(Records from a dataset)

- - - -

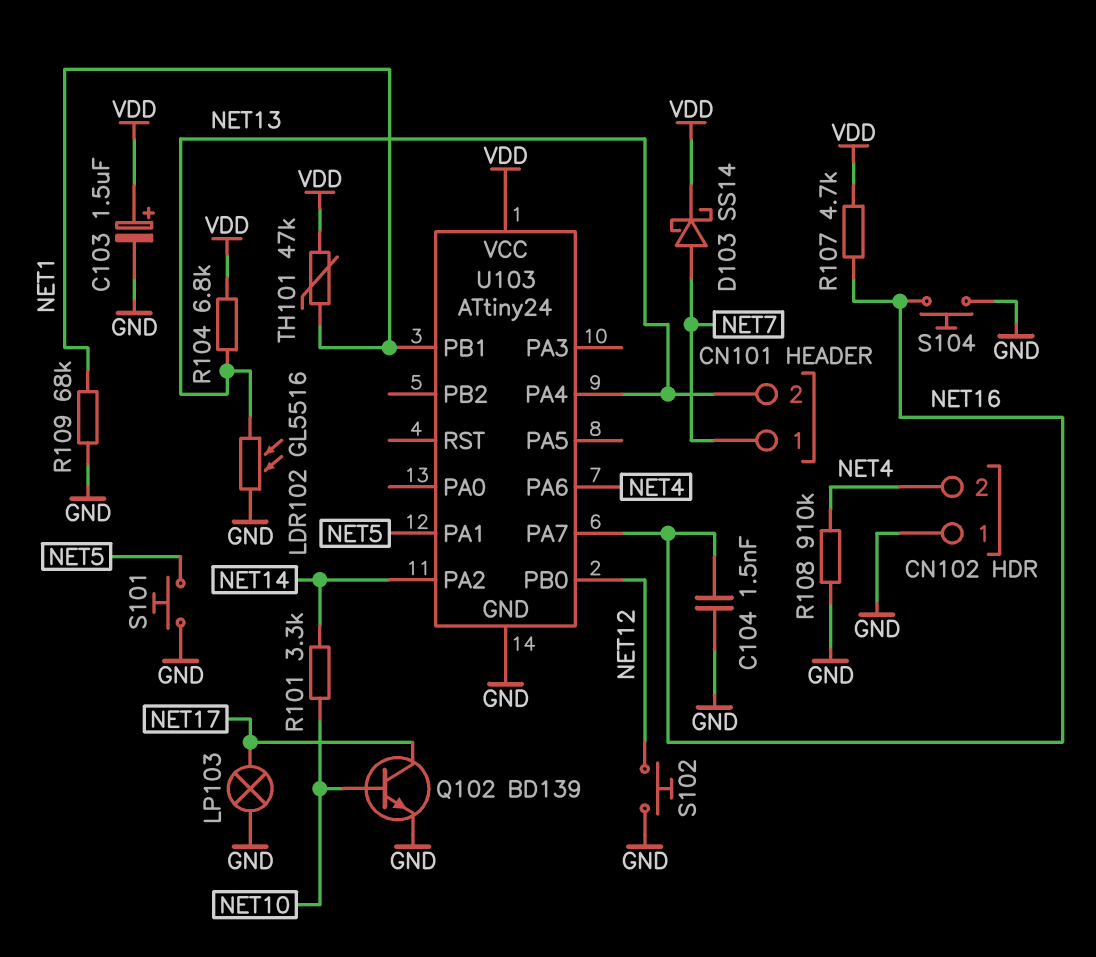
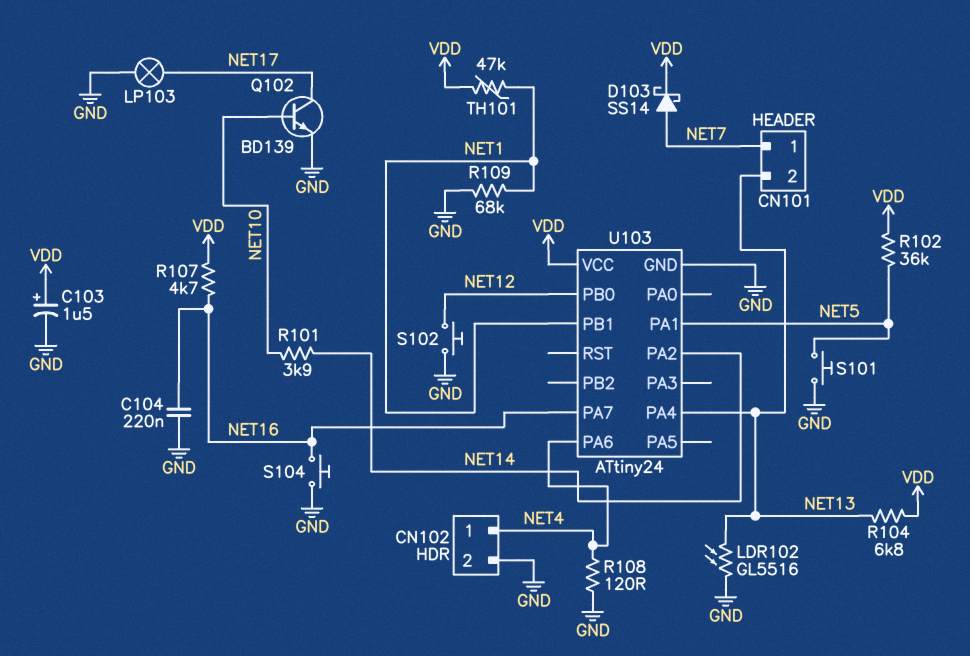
C104: 1.5nF (GND, NET16) -> 220nF (GND, NET16)
CN102 pin 1: GND -> NET4
CN102 pin 2: NET4 -> GND
R101: 3.3k (NET10, NET14) -> 3.9k (NET10, NET14)
R102: none -> 36k (NET5, VDD)
R108: 910k (GND, NET4) -> 120 (GND, NET4)

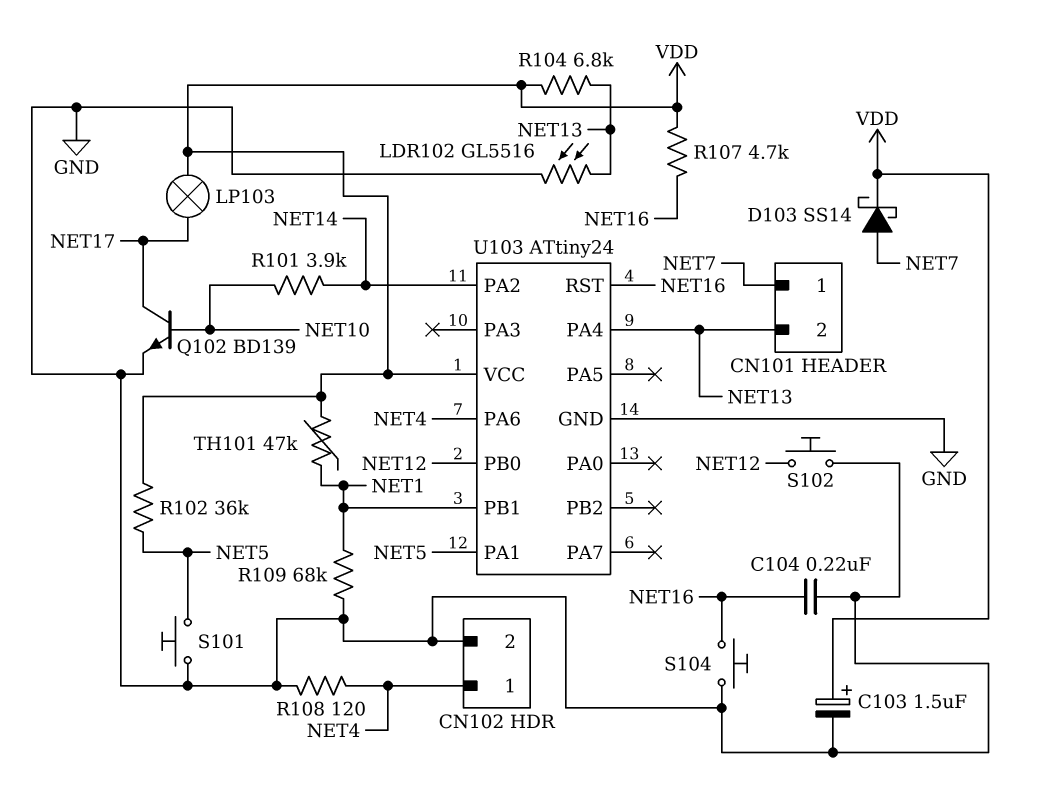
LP103: lamp (GND, NET17) -> lamp (NET17, VDD)
U103 pin PA7: NET16 -> none
U103 pin RST: none -> NET16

- - - -

Identify how many lines in the entries above contain the word "none" and provide only that figure.

## SOLUTION FOR THIS PROBLEM
3